- [WORK ITEM]: Set out exactly, and with nothing added, the line containing "(597, 246) = (188, 360): pink" and every line after it through the final line of the data.

Object state change records
- - - -

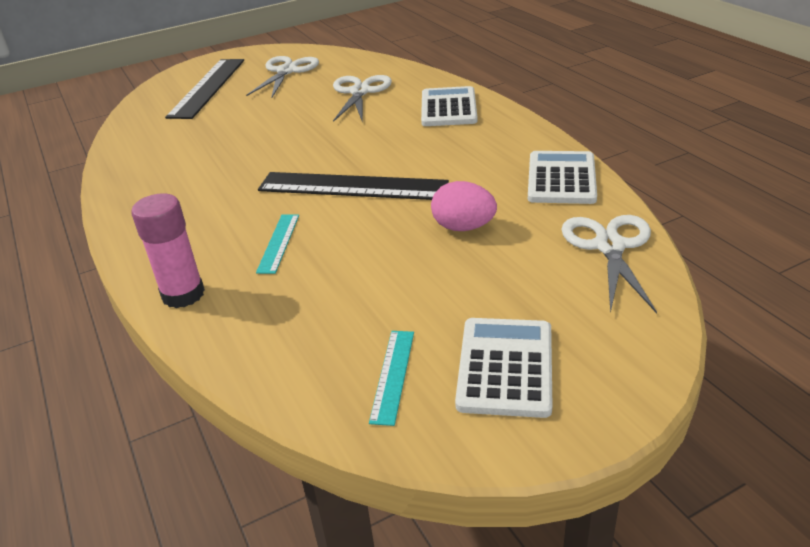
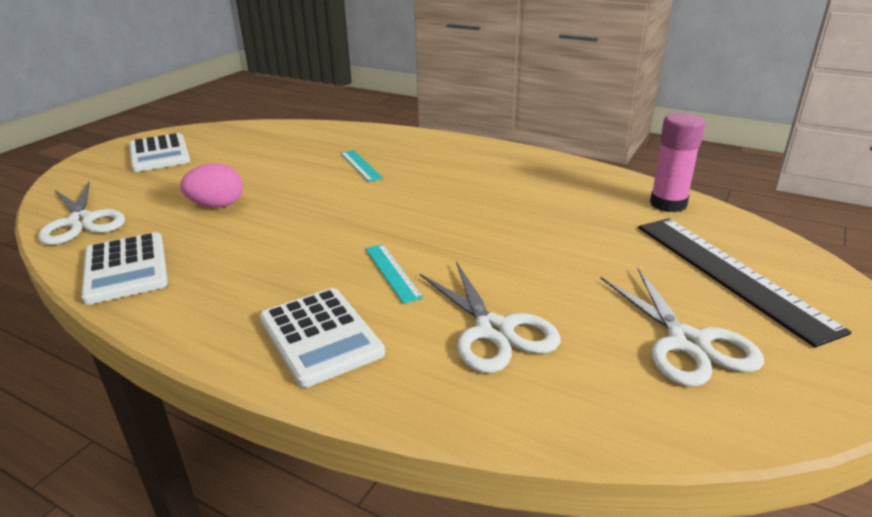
camera: 145 degrees right, 5 degrees down
(183, 294) = (386, 135): pink glue stick -> pink glue stick (668, 204)
(352, 186) = (347, 210): black ruler -> none
(392, 375) = (224, 139): turquoise ruler -> turquoise ruler (392, 272)

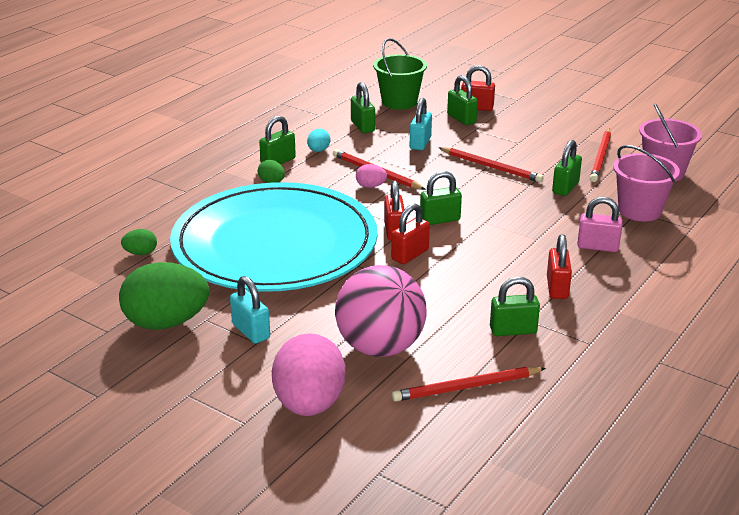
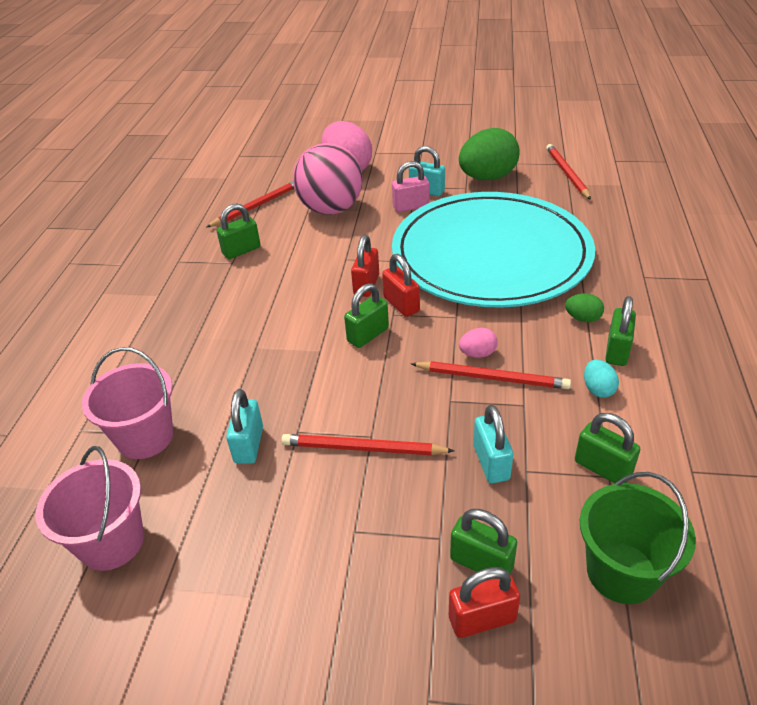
camera: 155 degrees right, 10 degrees up
(141, 253) = (580, 211): green egg -> none
(557, 288) = (217, 298): red padlock -> none
(565, 187) = (249, 445): green padlock -> turquoise padlock
(597, 246) = (188, 360): pink padlock -> pink padlock (411, 206)
(601, 157) = (214, 543): red pencil -> red pencil (567, 173)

- - - -

- [OUTPUT FOR THIS EXERCISE]:
(597, 246) = (188, 360): pink padlock -> pink padlock (411, 206)
(601, 157) = (214, 543): red pencil -> red pencil (567, 173)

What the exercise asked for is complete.